### [TASK OBJECTIVE]
Once the pictures are removed, restate the data below word for word.

——————————

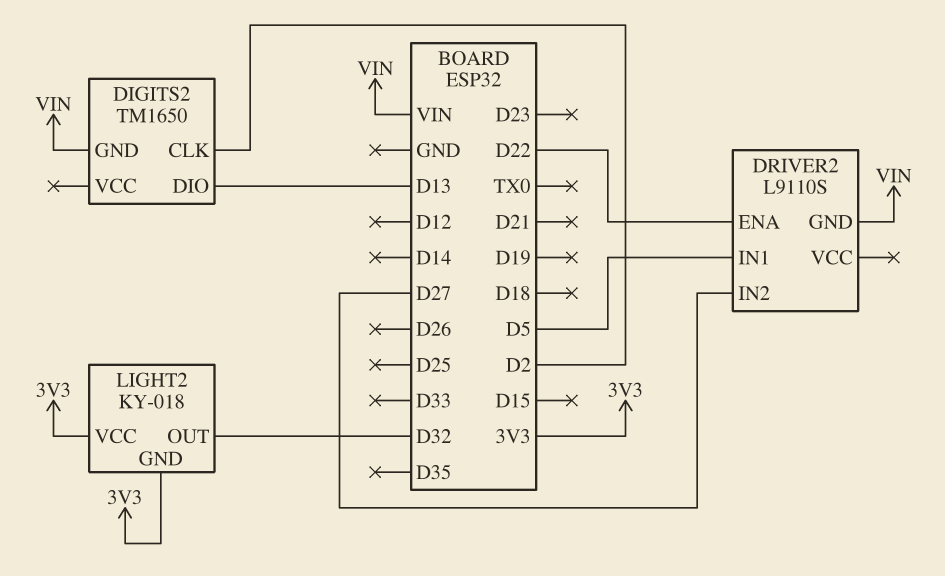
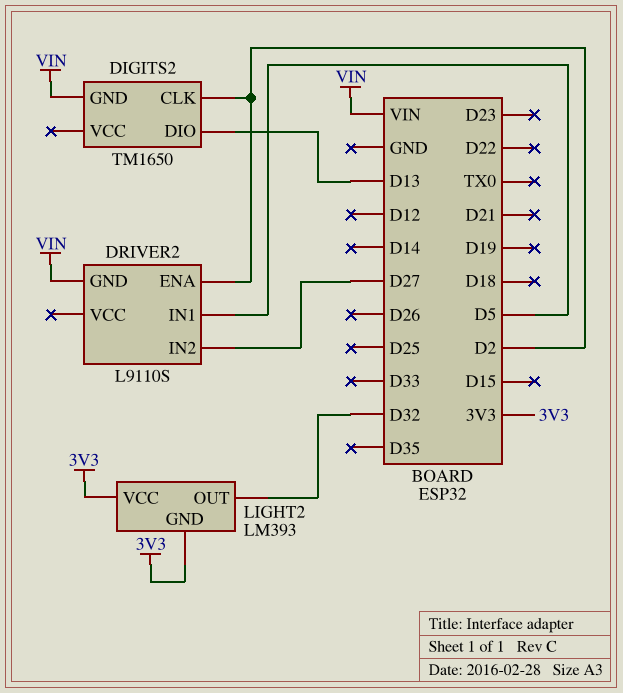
DRIVER2 pin ENA: D22 -> D2
LIGHT2: KY-018 -> LM393

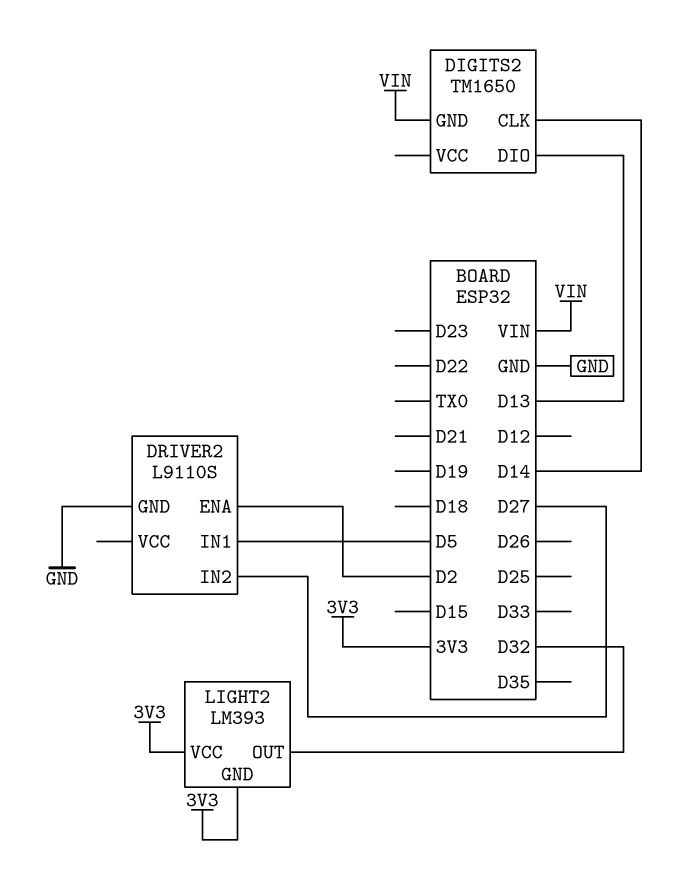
DIGITS2 pin CLK: D2 -> D14
DRIVER2 pin GND: VIN -> GND

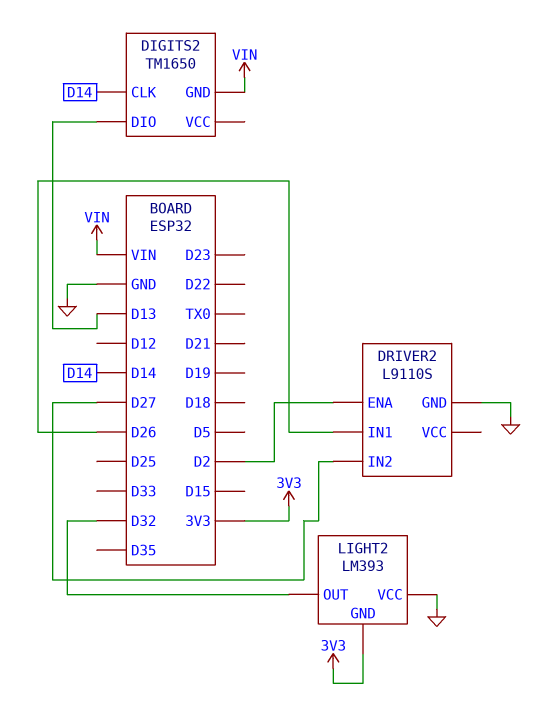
DRIVER2 pin IN1: D5 -> D26
LIGHT2 pin VCC: 3V3 -> GND

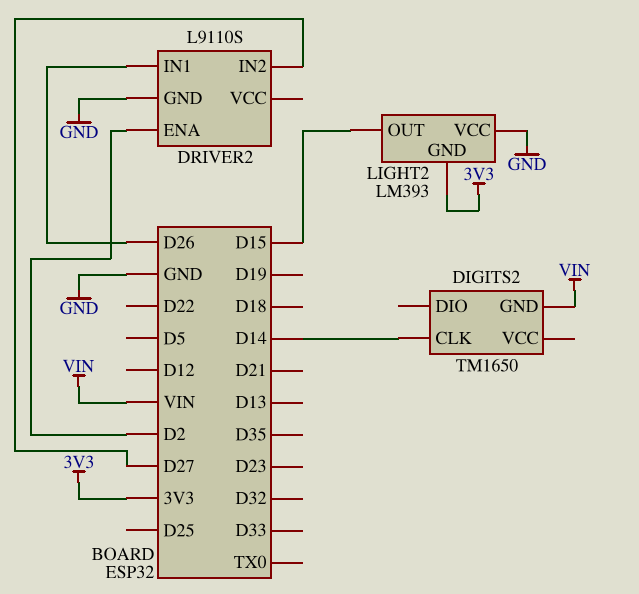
DIGITS2 pin DIO: D13 -> none
LIGHT2 pin OUT: D32 -> D15

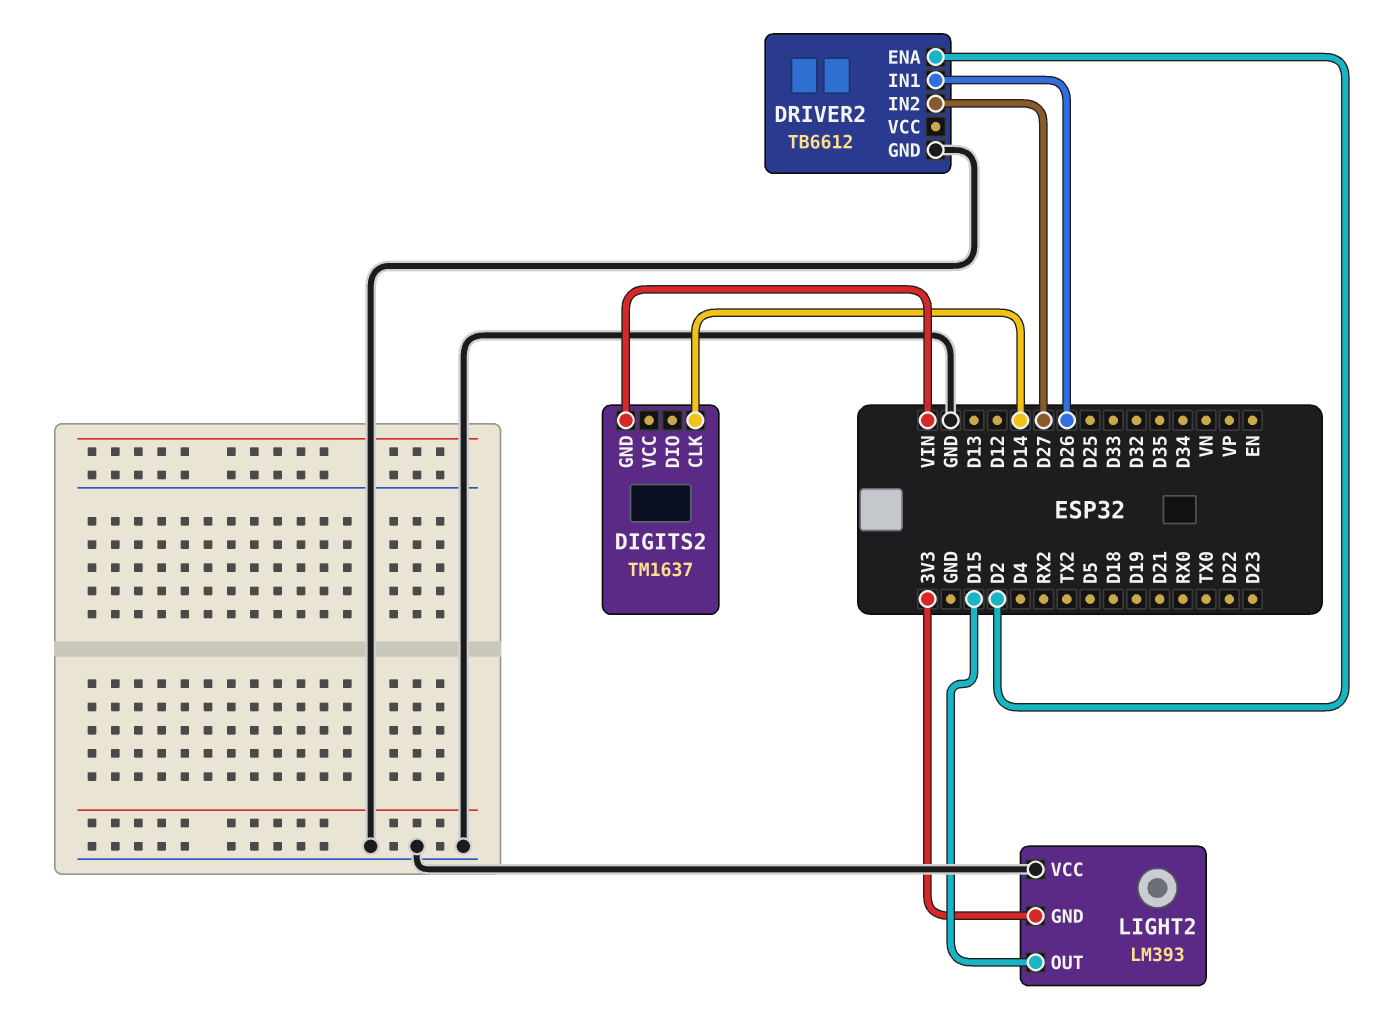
DIGITS2: TM1650 -> TM1637
DRIVER2: L9110S -> TB6612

——————————

### [TASK RESULT]
DRIVER2 pin ENA: D22 -> D2
LIGHT2: KY-018 -> LM393

DIGITS2 pin CLK: D2 -> D14
DRIVER2 pin GND: VIN -> GND

DRIVER2 pin IN1: D5 -> D26
LIGHT2 pin VCC: 3V3 -> GND

DIGITS2 pin DIO: D13 -> none
LIGHT2 pin OUT: D32 -> D15

DIGITS2: TM1650 -> TM1637
DRIVER2: L9110S -> TB6612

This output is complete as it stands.